(Coordinate change listings)
□ □ □
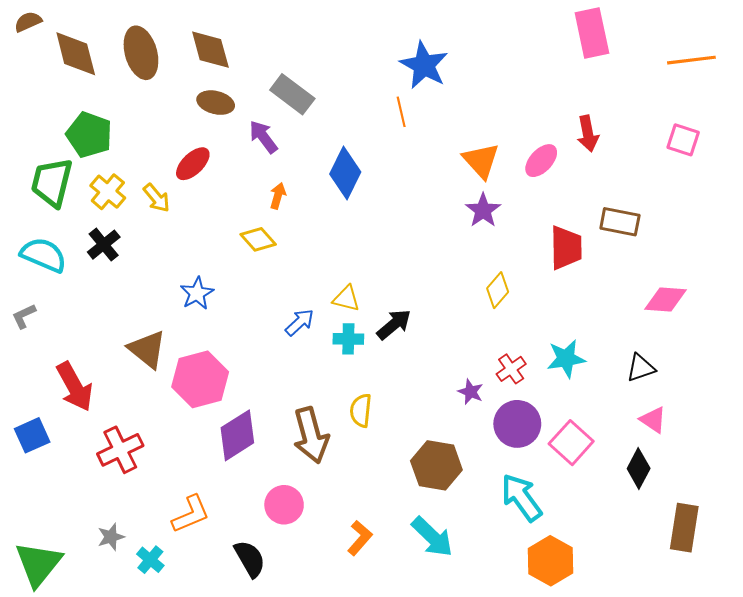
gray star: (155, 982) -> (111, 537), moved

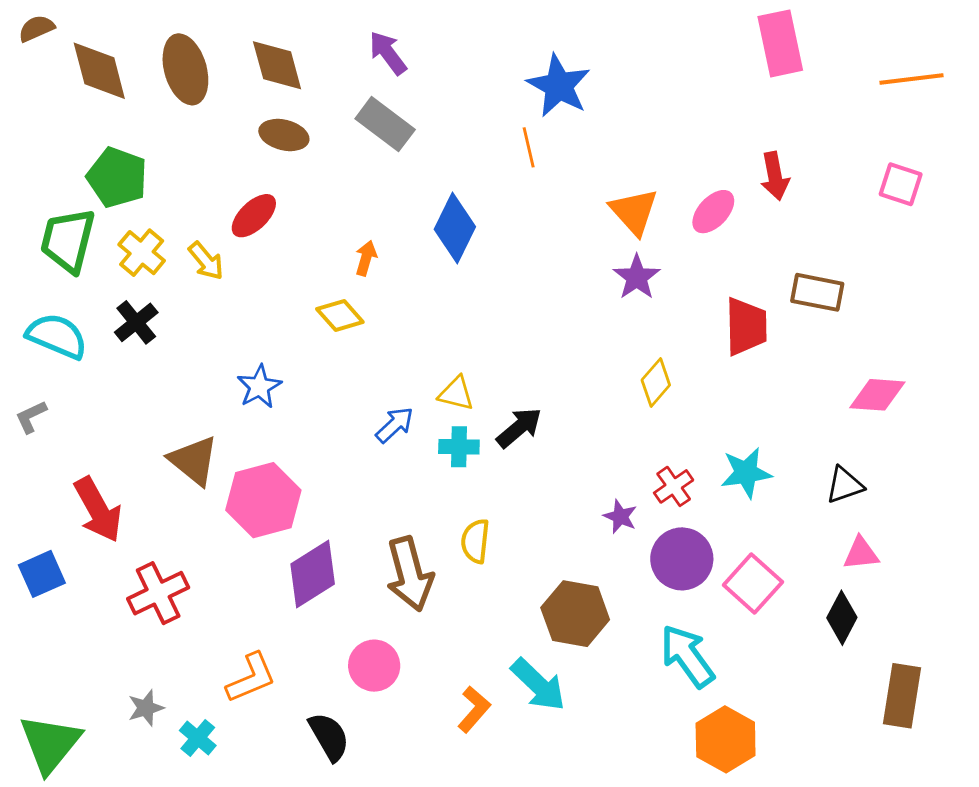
purple arrow: (263, 137) -> (388, 53), moved
pink triangle: (653, 420) -> (861, 553), turned -40
cyan arrow: (432, 537) -> (538, 685), moved

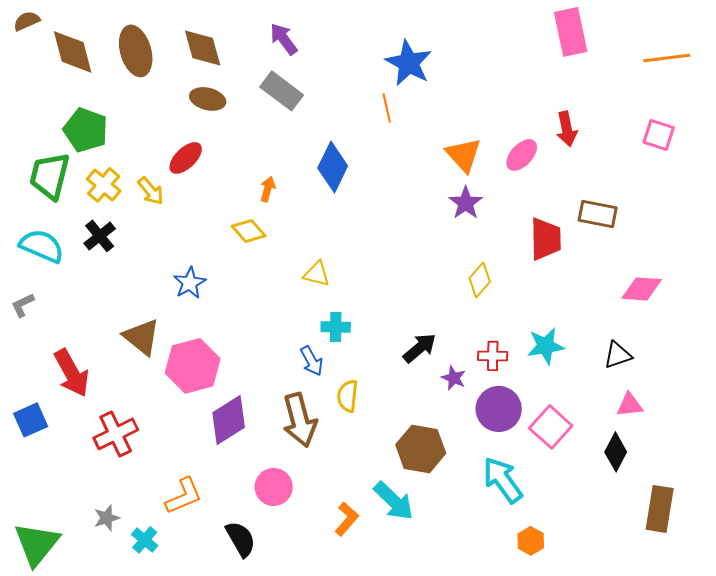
yellow triangle: (456, 393) -> (317, 274), moved
blue arrow: (395, 425) -> (312, 361), moved, turned 104
black arrow: (519, 428) -> (420, 348), moved
red cross: (674, 486) -> (493, 356), turned 36
orange hexagon: (726, 739) -> (531, 541), size x0.6

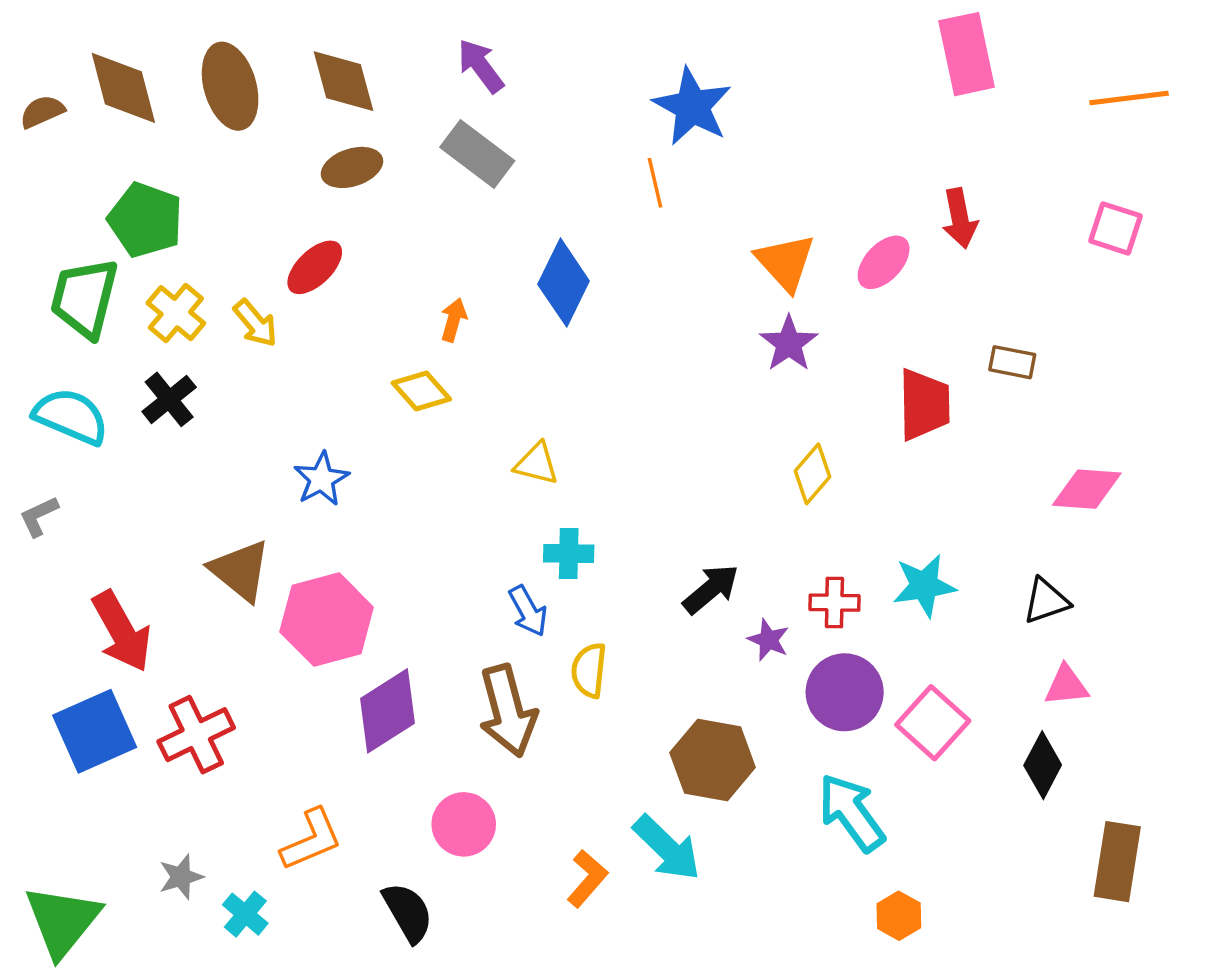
brown semicircle: (27, 21) -> (42, 112), moved
brown ellipse: (208, 99) -> (352, 167), turned -32
brown rectangle: (598, 214) -> (1012, 362), size x0.7
blue square: (31, 420) -> (95, 731), moved, size x1.4

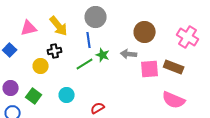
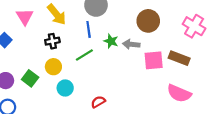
pink triangle: (29, 28) -> (25, 17), turned -48
green star: (103, 55) -> (111, 41), moved
yellow circle: (41, 66) -> (53, 67), moved
green square: (34, 96) -> (30, 78), moved

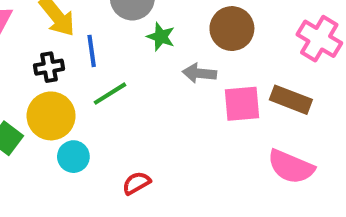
blue line: (89, 29) -> (92, 51), moved
green star: (111, 41) -> (161, 37), moved
yellow circle: (53, 67) -> (51, 116), size x1.5

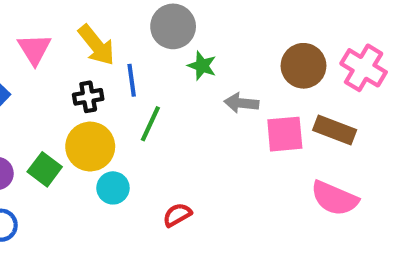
brown circle: (232, 29) -> (303, 66), moved
green line: (110, 94) -> (150, 124), turned -33

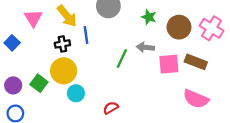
green star: (202, 66) -> (149, 17), moved
green line: (150, 124) -> (122, 59), moved

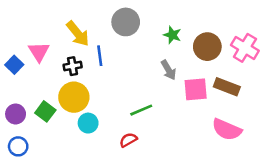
pink triangle: (33, 18) -> (39, 52), moved
gray arrow: (145, 47) -> (168, 70), turned -126
green line: (122, 59) -> (141, 110), moved, turned 42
□ □ □
Each entry must be reproduced word for word, and any image among them left out.

gray star: (155, 982) -> (111, 537), moved

purple arrow: (263, 137) -> (388, 53), moved
pink triangle: (653, 420) -> (861, 553), turned -40
cyan arrow: (432, 537) -> (538, 685), moved

yellow triangle: (456, 393) -> (317, 274), moved
blue arrow: (395, 425) -> (312, 361), moved, turned 104
black arrow: (519, 428) -> (420, 348), moved
red cross: (674, 486) -> (493, 356), turned 36
orange hexagon: (726, 739) -> (531, 541), size x0.6

brown semicircle: (27, 21) -> (42, 112), moved
brown ellipse: (208, 99) -> (352, 167), turned -32
brown rectangle: (598, 214) -> (1012, 362), size x0.7
blue square: (31, 420) -> (95, 731), moved, size x1.4

pink triangle: (29, 28) -> (25, 17), turned -48
green star: (103, 55) -> (111, 41), moved
yellow circle: (41, 66) -> (53, 67), moved
green square: (34, 96) -> (30, 78), moved

blue line: (89, 29) -> (92, 51), moved
green star: (111, 41) -> (161, 37), moved
yellow circle: (53, 67) -> (51, 116), size x1.5

brown circle: (232, 29) -> (303, 66), moved
green line: (110, 94) -> (150, 124), turned -33

green star: (202, 66) -> (149, 17), moved
green line: (150, 124) -> (122, 59), moved

pink triangle: (33, 18) -> (39, 52), moved
gray arrow: (145, 47) -> (168, 70), turned -126
green line: (122, 59) -> (141, 110), moved, turned 42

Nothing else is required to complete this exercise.